Assignment –
Below is a listing. Quote from it, exactly, the lines from the one containing "[157,220,219,296]" down to the one containing "[189,375,234,398]", both ends included, and nothing else.

Dataset excerpts –
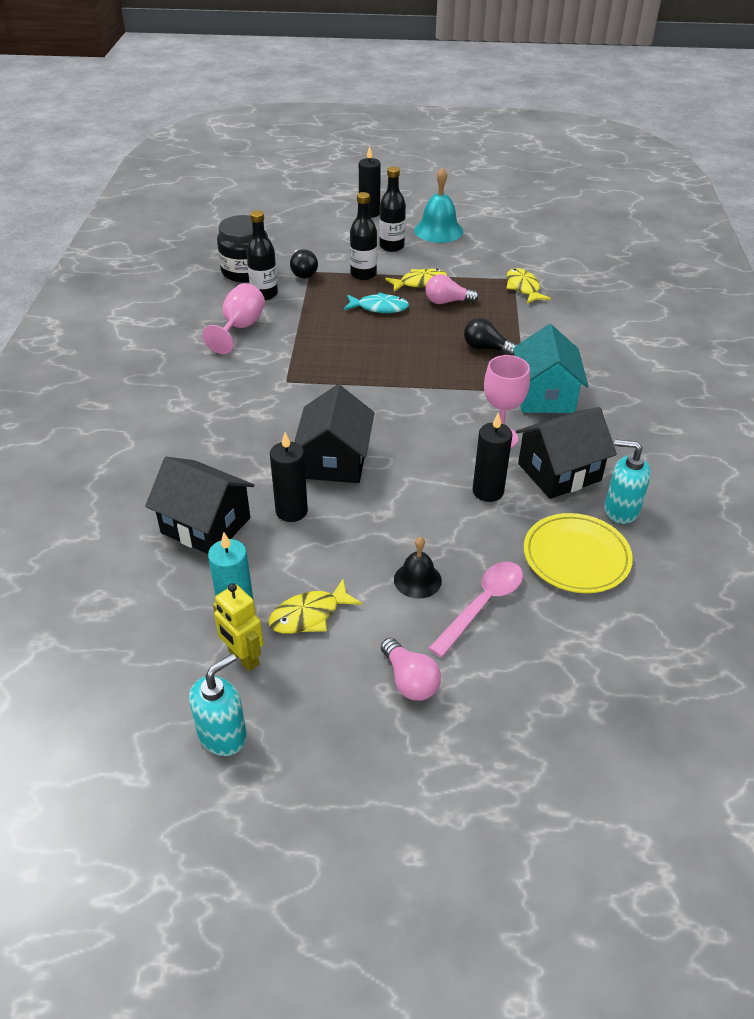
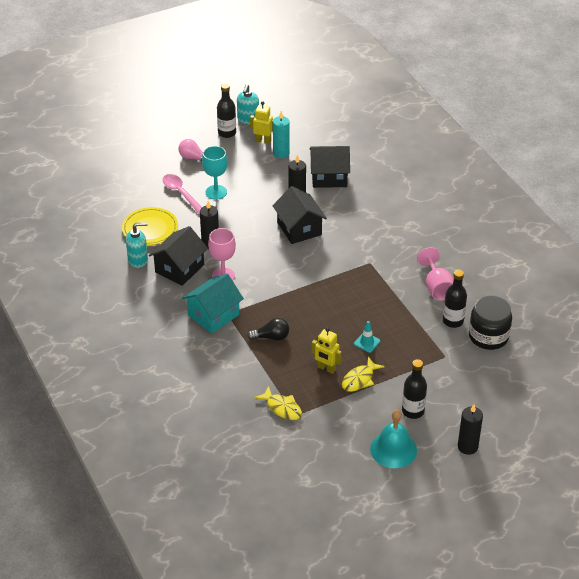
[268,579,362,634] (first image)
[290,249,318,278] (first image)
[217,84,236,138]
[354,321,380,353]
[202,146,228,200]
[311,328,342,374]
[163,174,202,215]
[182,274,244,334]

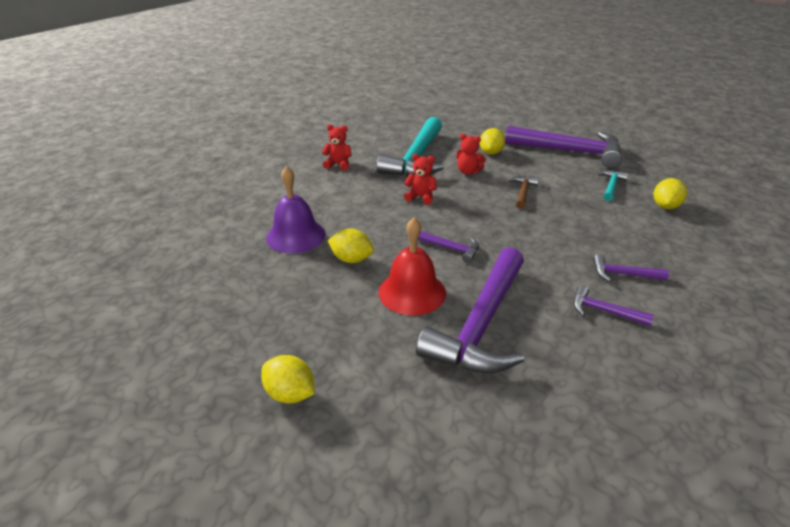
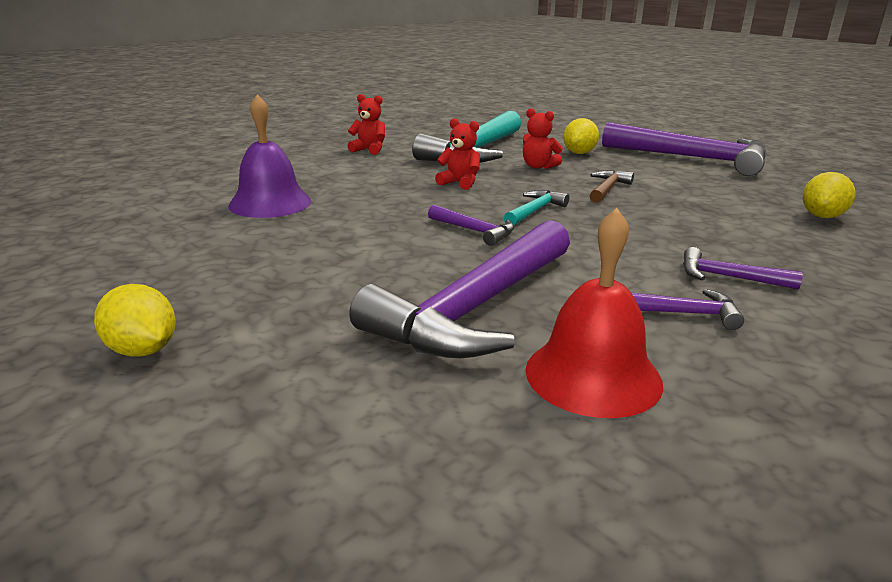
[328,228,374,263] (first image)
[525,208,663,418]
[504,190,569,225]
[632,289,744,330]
--
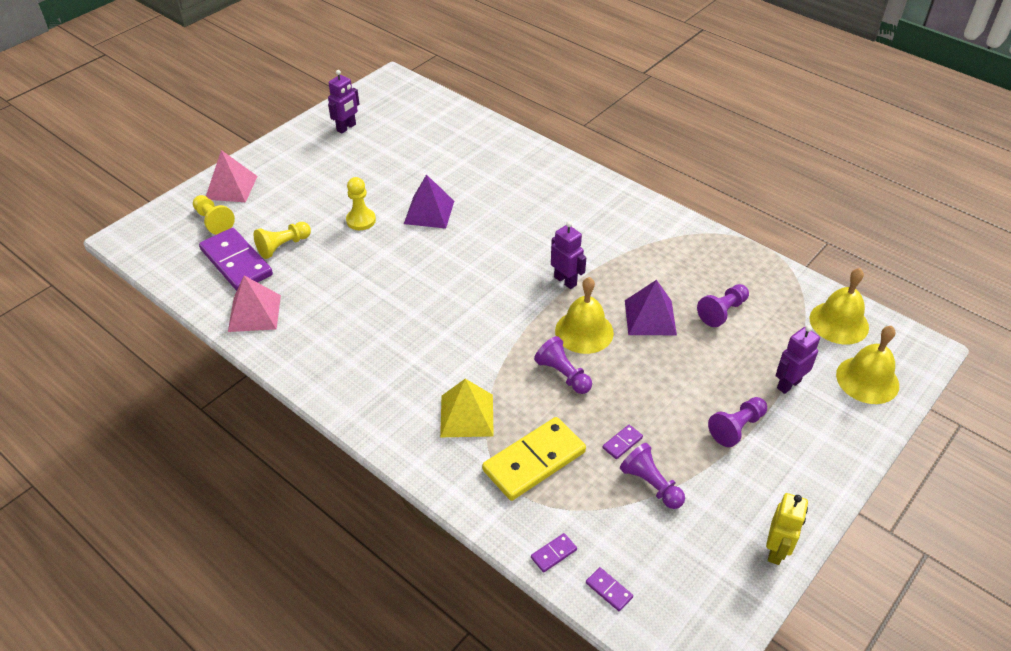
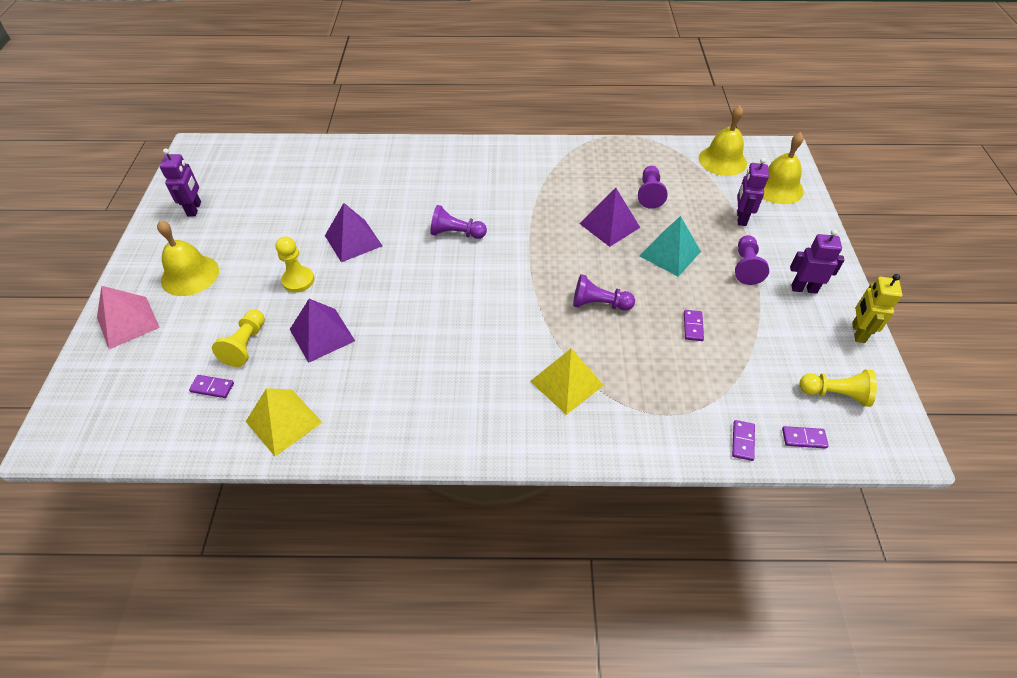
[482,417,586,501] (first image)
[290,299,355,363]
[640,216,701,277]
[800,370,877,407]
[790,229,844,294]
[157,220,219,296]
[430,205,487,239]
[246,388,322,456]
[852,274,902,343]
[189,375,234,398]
--
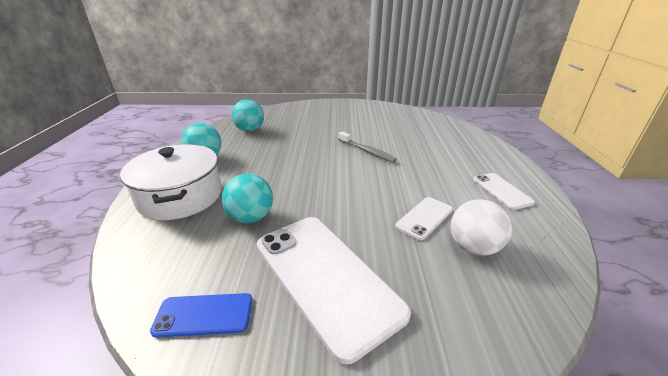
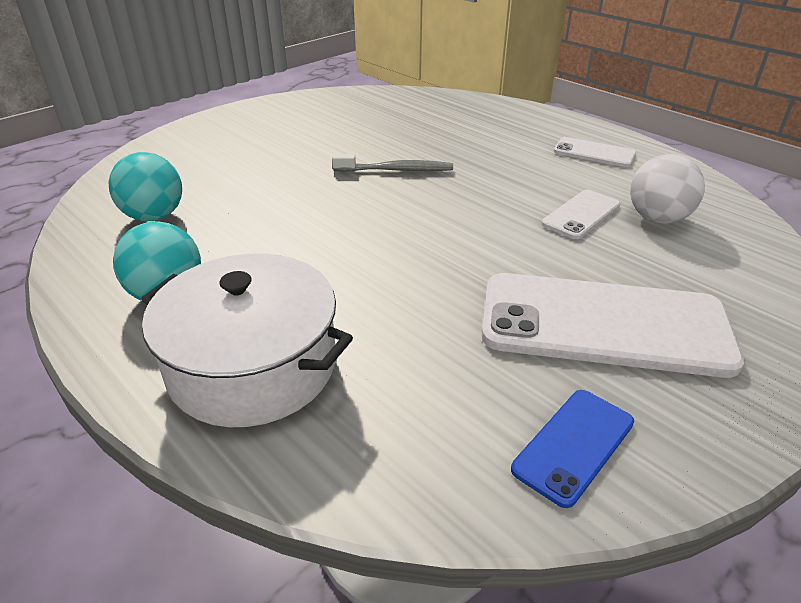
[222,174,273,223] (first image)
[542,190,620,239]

Answer area –
[157,220,219,296]
[430,205,487,239]
[246,388,322,456]
[852,274,902,343]
[189,375,234,398]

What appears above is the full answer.